• **Goal of the exercise**: What is needed is an exact copy of the lines in the entries below from the one holding "R5: 15k (COM, TICK) -> 15k (+5V, TICK)" through the one holding "R204: 8.2k (SIG, VOL) -> 22k (SIG, VOL)", pictures excluded.

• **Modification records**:
* * * *

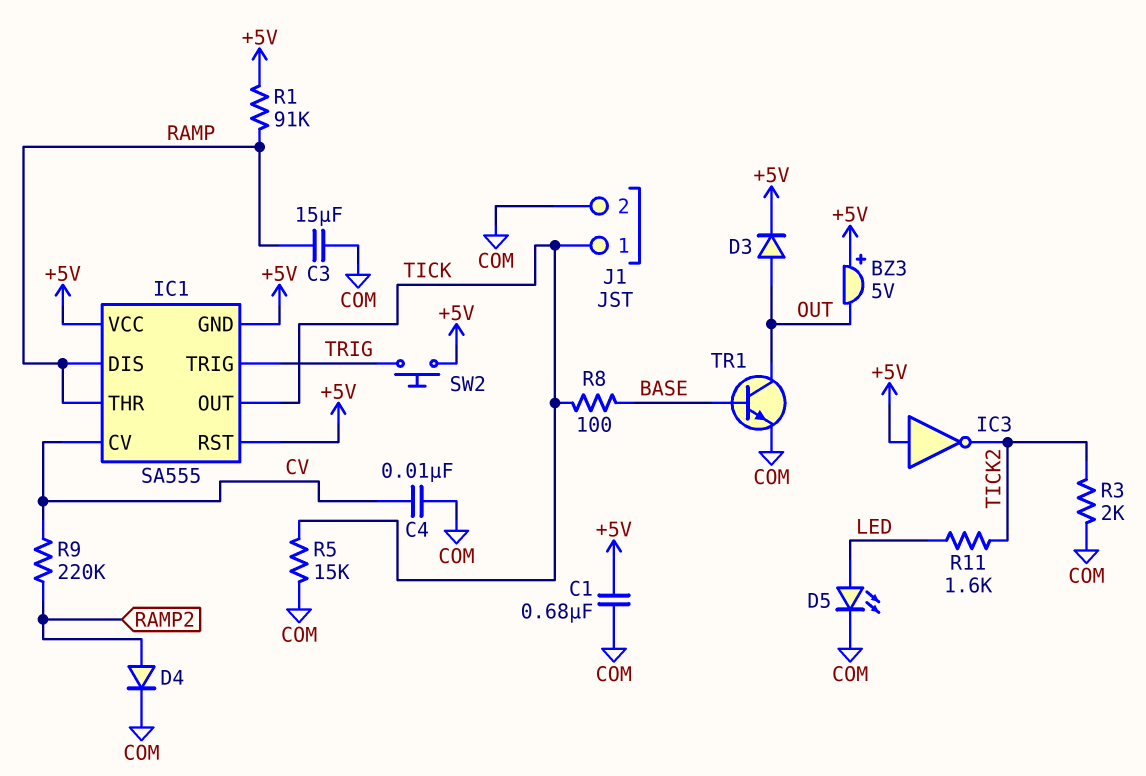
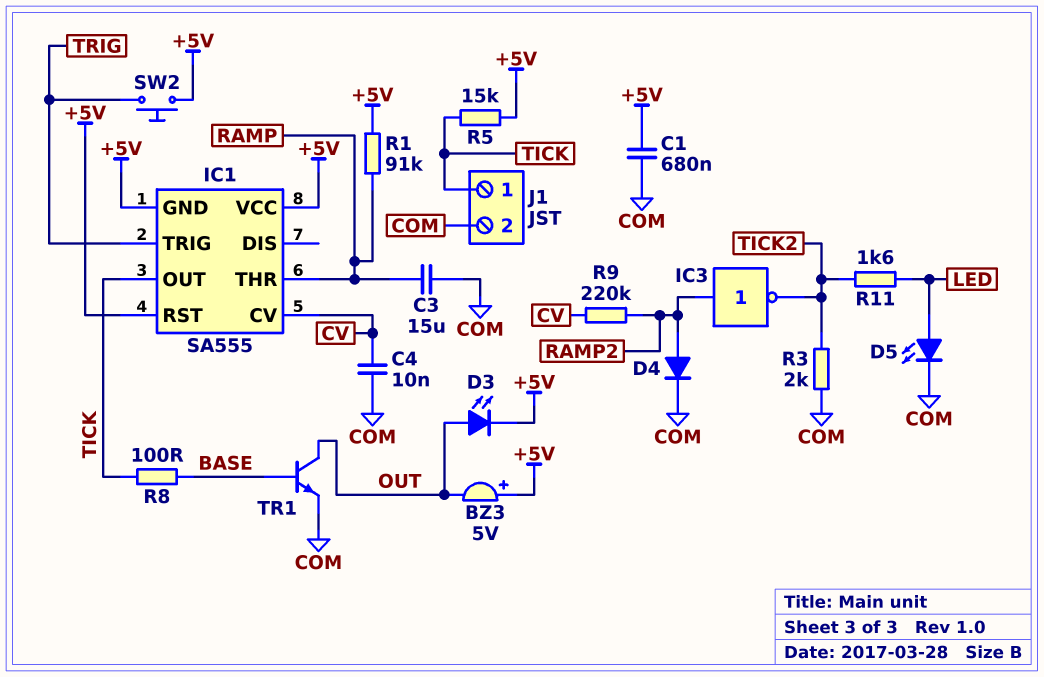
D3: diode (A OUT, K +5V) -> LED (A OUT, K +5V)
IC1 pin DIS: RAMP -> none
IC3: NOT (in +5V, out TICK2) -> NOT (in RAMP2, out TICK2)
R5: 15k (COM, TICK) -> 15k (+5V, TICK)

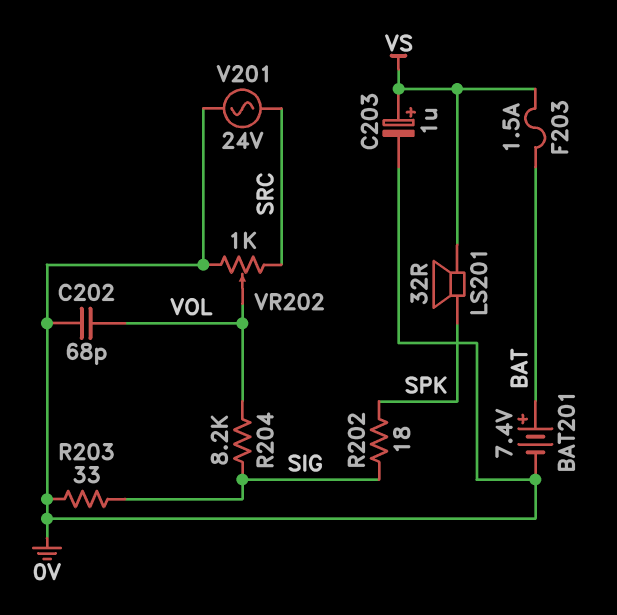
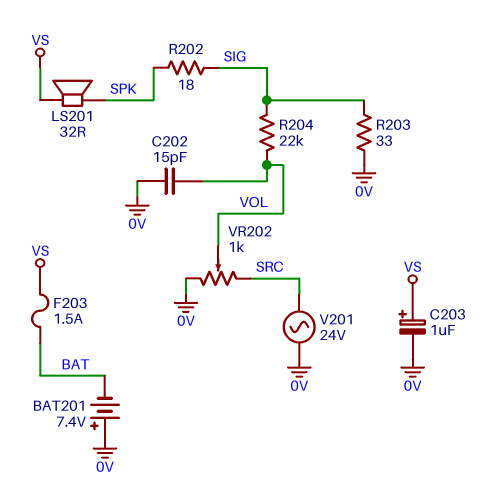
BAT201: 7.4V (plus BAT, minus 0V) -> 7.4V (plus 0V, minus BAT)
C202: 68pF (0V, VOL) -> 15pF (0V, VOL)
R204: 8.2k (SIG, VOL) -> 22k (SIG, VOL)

* * * *

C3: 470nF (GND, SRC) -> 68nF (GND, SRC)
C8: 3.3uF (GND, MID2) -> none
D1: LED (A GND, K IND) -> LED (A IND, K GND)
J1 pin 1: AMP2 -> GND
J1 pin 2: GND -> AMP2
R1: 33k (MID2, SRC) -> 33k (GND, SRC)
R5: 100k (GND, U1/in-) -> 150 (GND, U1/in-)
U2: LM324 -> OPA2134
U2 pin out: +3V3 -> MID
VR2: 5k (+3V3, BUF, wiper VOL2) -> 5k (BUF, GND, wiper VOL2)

* * * *

• **Written response**:
R5: 15k (COM, TICK) -> 15k (+5V, TICK)

BAT201: 7.4V (plus BAT, minus 0V) -> 7.4V (plus 0V, minus BAT)
C202: 68pF (0V, VOL) -> 15pF (0V, VOL)
R204: 8.2k (SIG, VOL) -> 22k (SIG, VOL)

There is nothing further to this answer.